▶ [Your task]
Your answer should consist only of the line with "C1: none -> 680nF (GND, U3/PB0)" and the lines after it, reproduced exactly through the end of the entries below.

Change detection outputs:
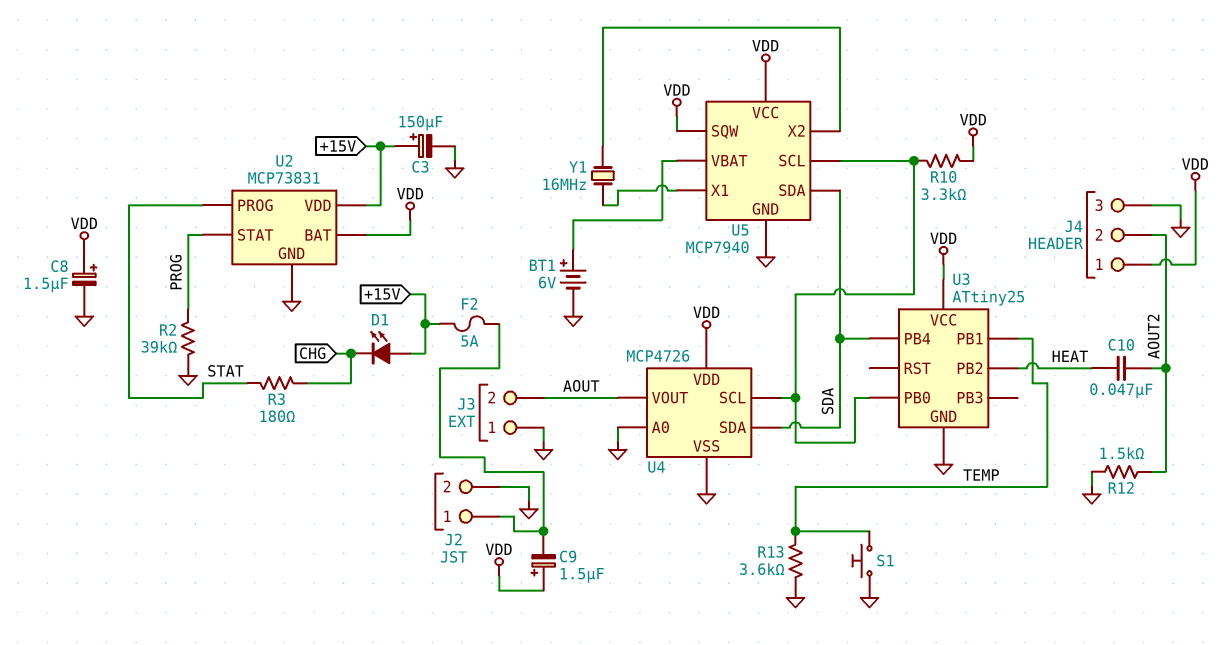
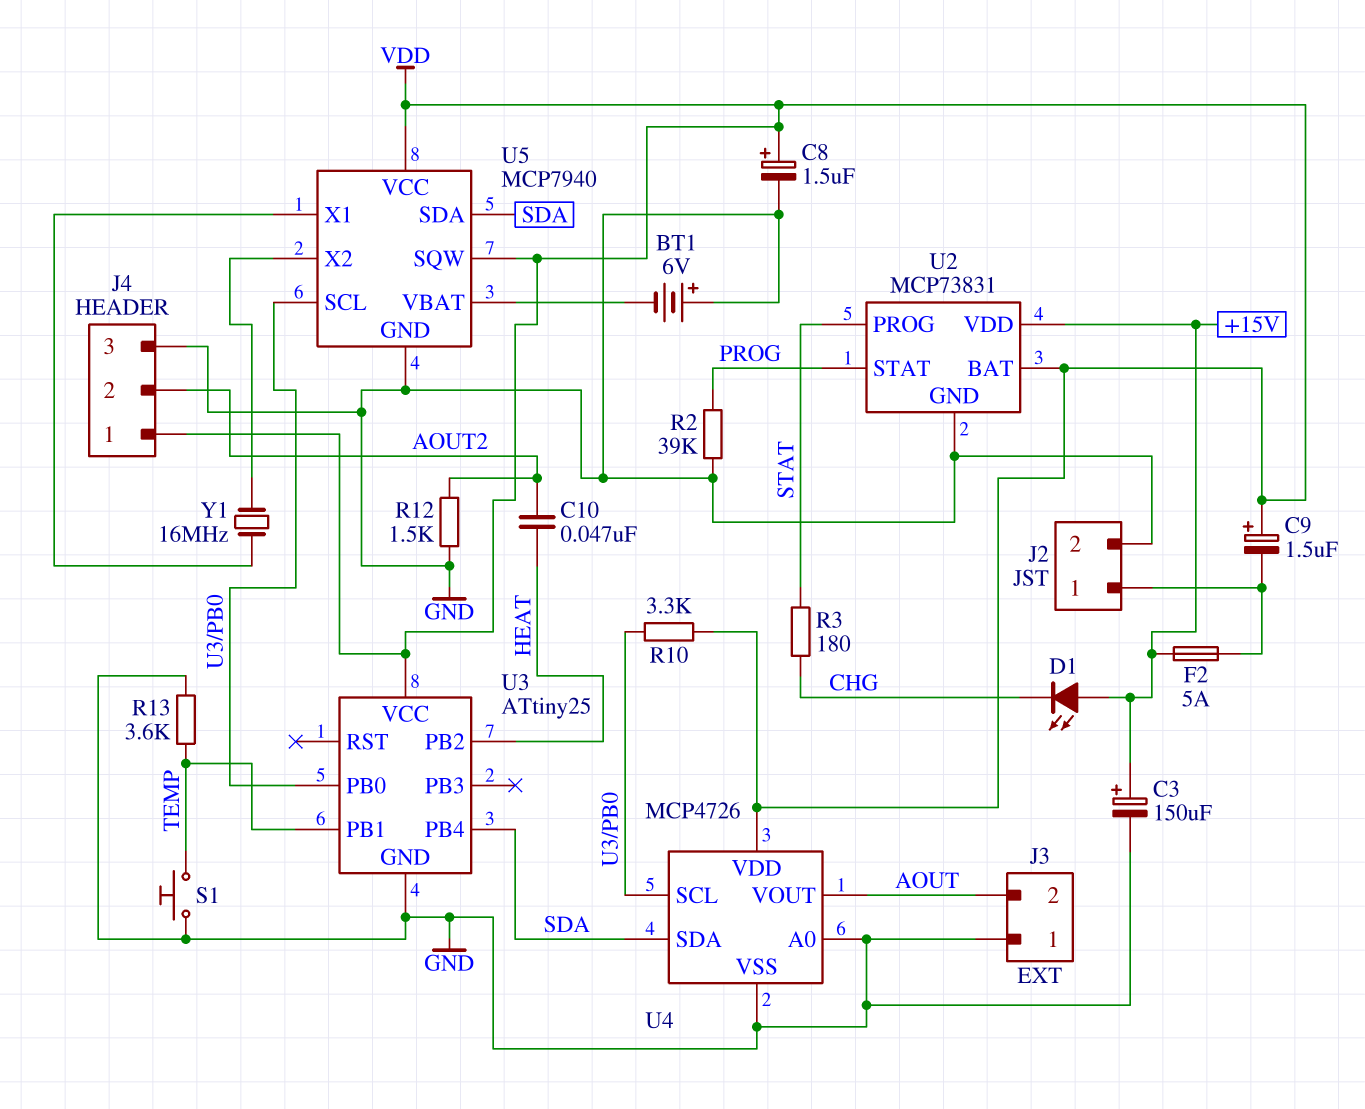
BT1: 6V (plus U5/VBAT, minus GND) -> 6V (plus GND, minus U5/VBAT)

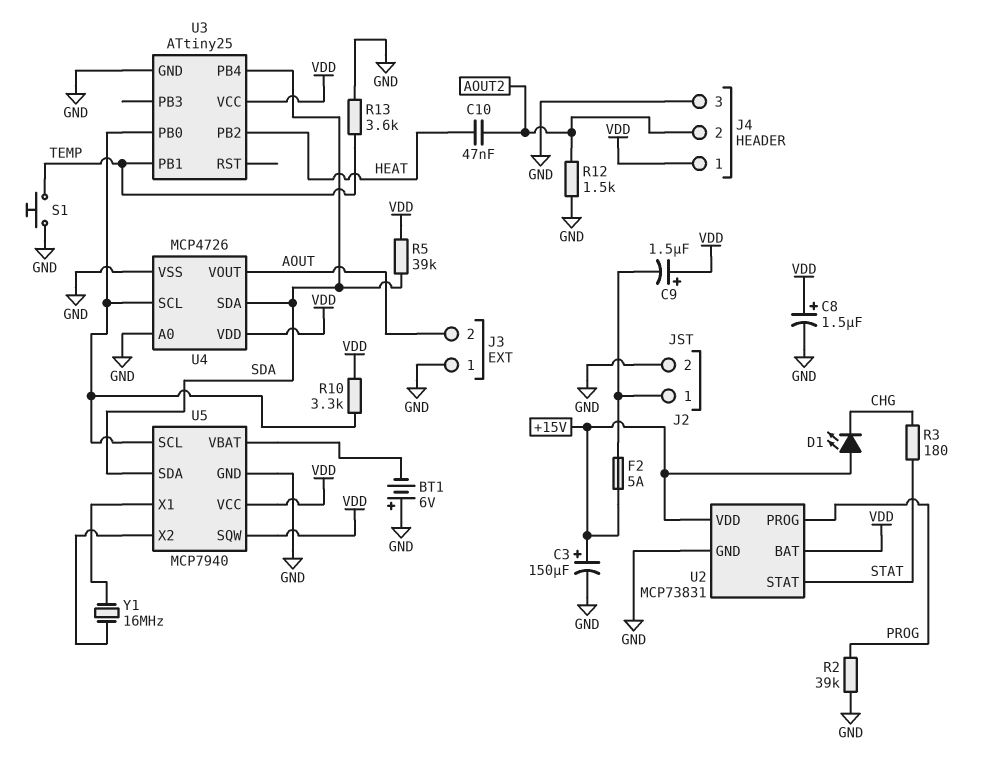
R5: none -> 39k (SDA, VDD)
U2 pin PROG: STAT -> PROG
U2 pin STAT: PROG -> STAT

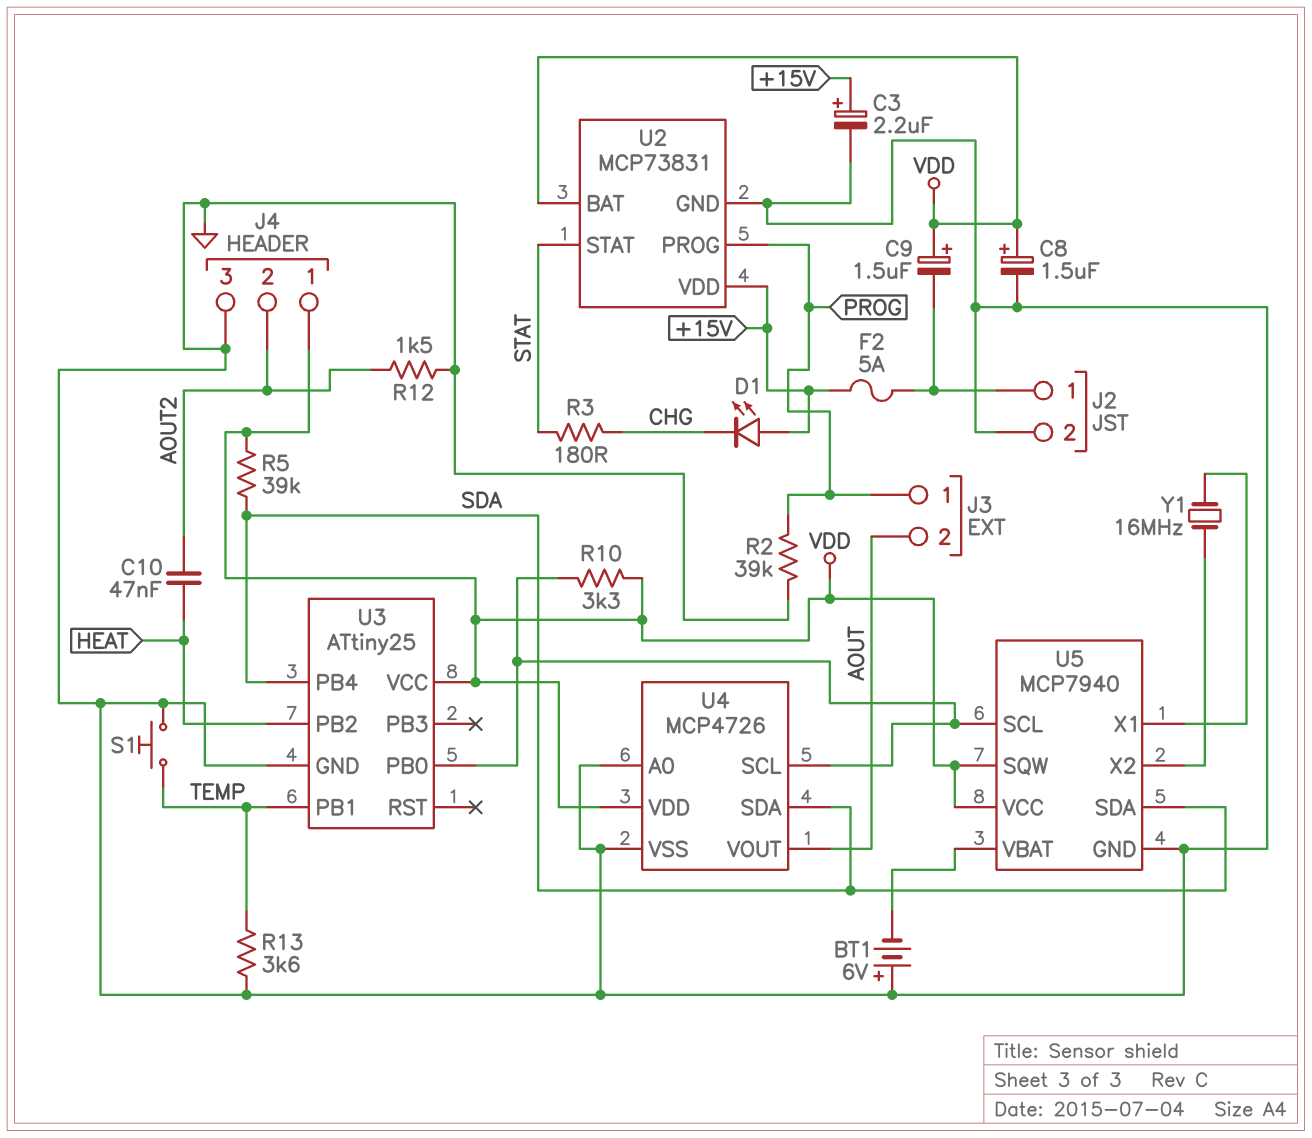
C3: 150uF (plus +15V, minus GND) -> 2.2uF (plus +15V, minus GND)
J3 pin 1: GND -> PROG

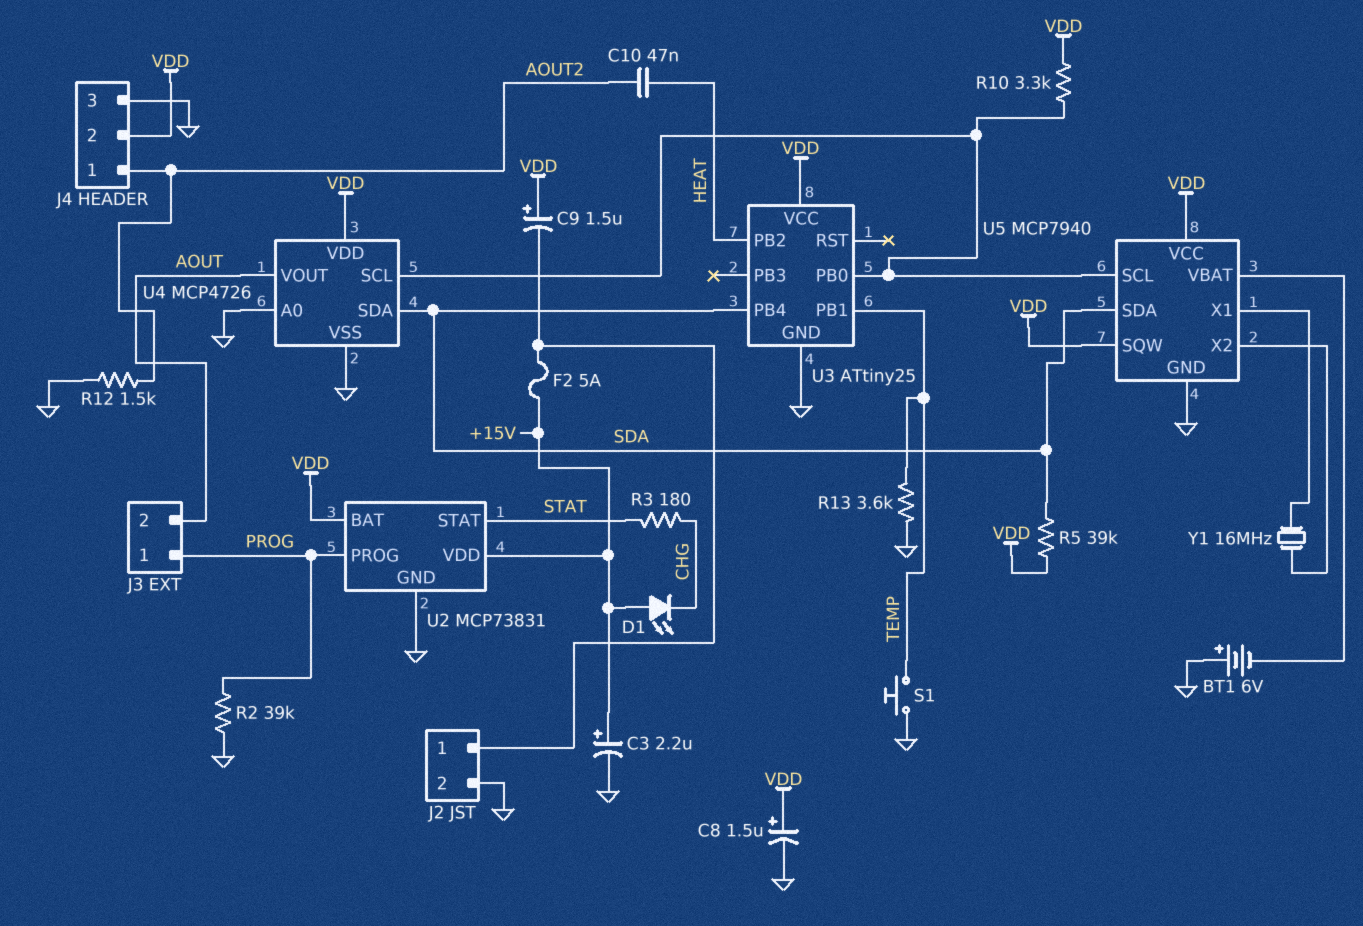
J4 pin 1: VDD -> AOUT2
J4 pin 2: AOUT2 -> VDD

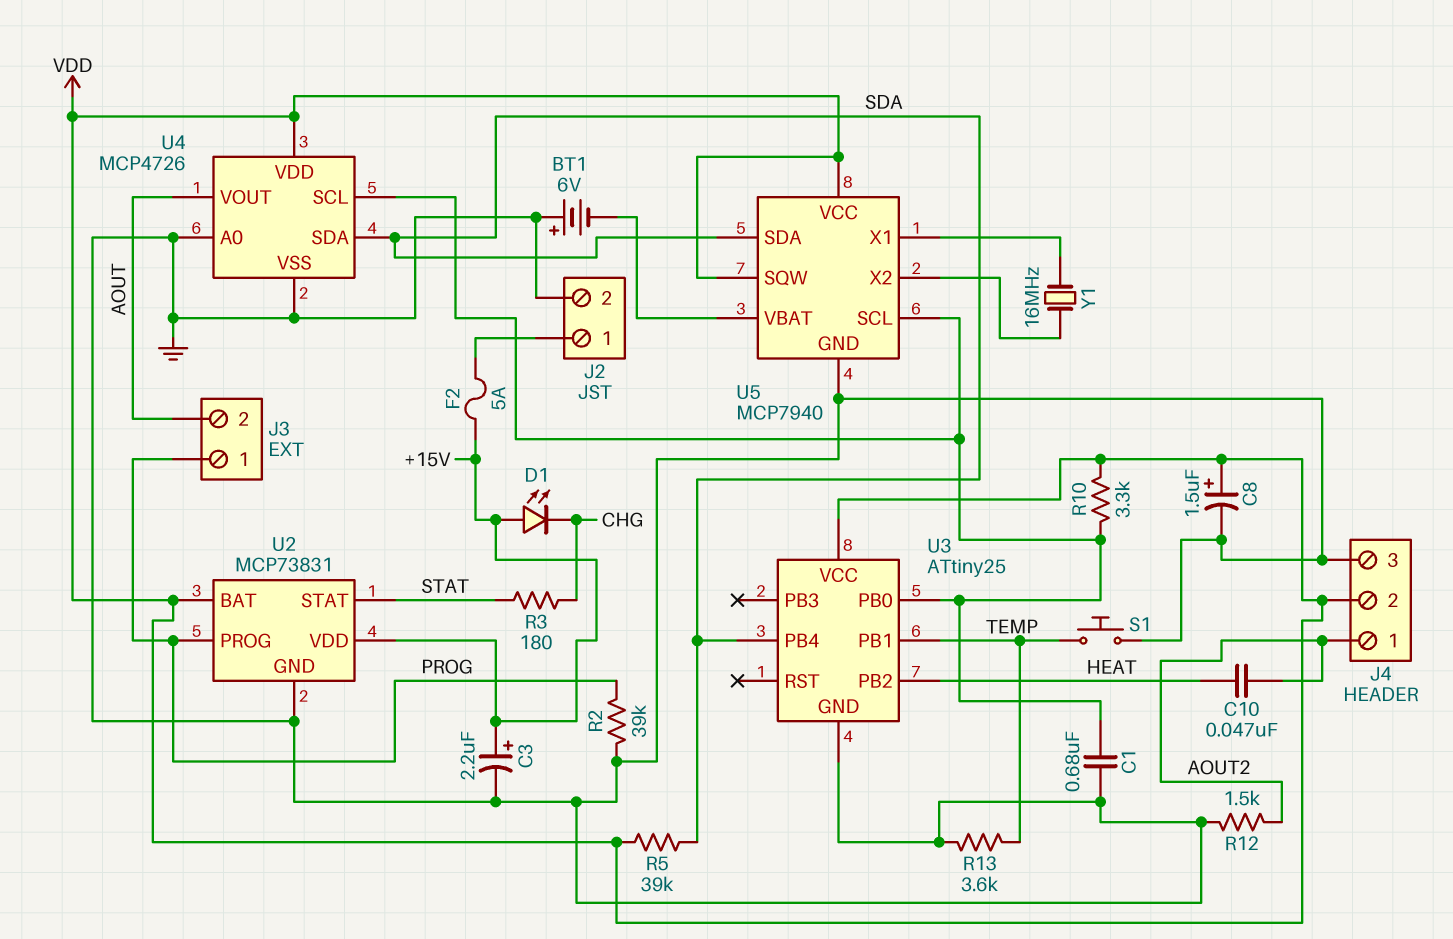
C1: none -> 680nF (GND, U3/PB0)
C9: 1.5uF (plus VDD, minus J2/1) -> none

▶ [Written answer]
C1: none -> 680nF (GND, U3/PB0)
C9: 1.5uF (plus VDD, minus J2/1) -> none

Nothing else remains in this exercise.